Assignment
Copy out the material starting with the line containing "Order these from" and going on through the line containing "3. green point", keeping every line as it appears.

___ Records to use

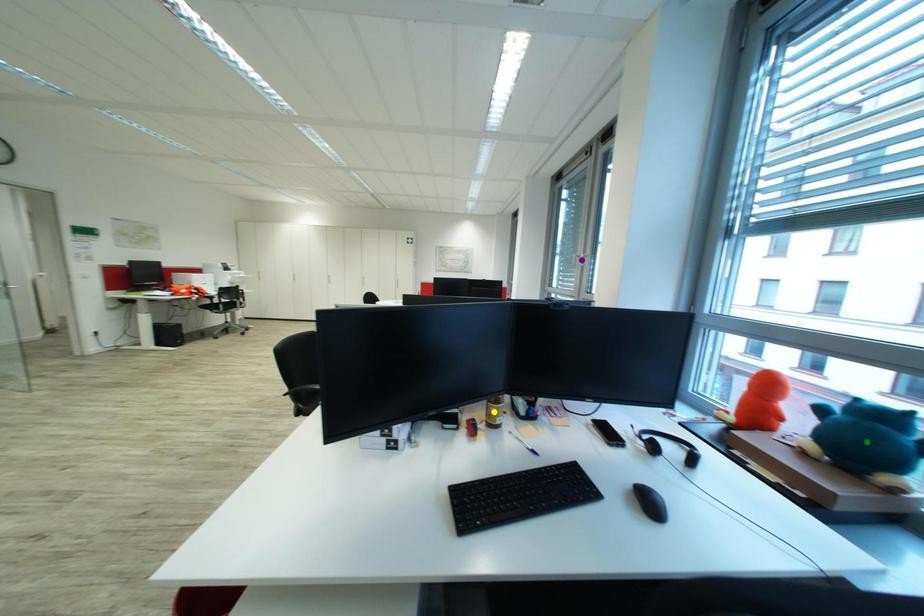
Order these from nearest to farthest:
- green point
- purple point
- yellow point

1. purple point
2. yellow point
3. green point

______
___ Records to use

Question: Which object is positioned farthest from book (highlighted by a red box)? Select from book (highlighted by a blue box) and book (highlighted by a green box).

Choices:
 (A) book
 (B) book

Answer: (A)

______
___ Records to use

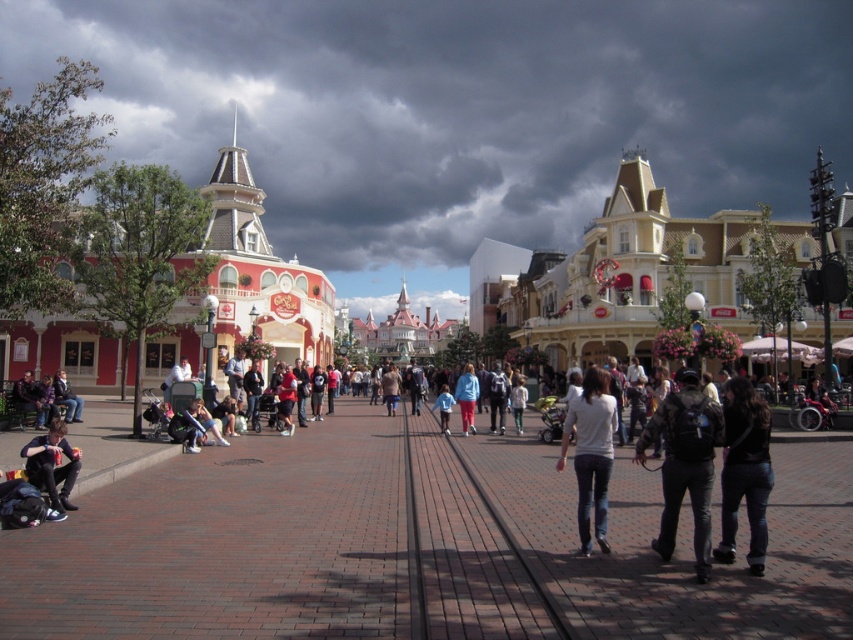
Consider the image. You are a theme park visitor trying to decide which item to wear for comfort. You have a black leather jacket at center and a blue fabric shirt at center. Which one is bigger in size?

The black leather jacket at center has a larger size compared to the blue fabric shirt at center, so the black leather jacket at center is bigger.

______

Solution to this exercise
Order these from nearest to farthest:
- green point
- purple point
- yellow point

1. purple point
2. yellow point
3. green point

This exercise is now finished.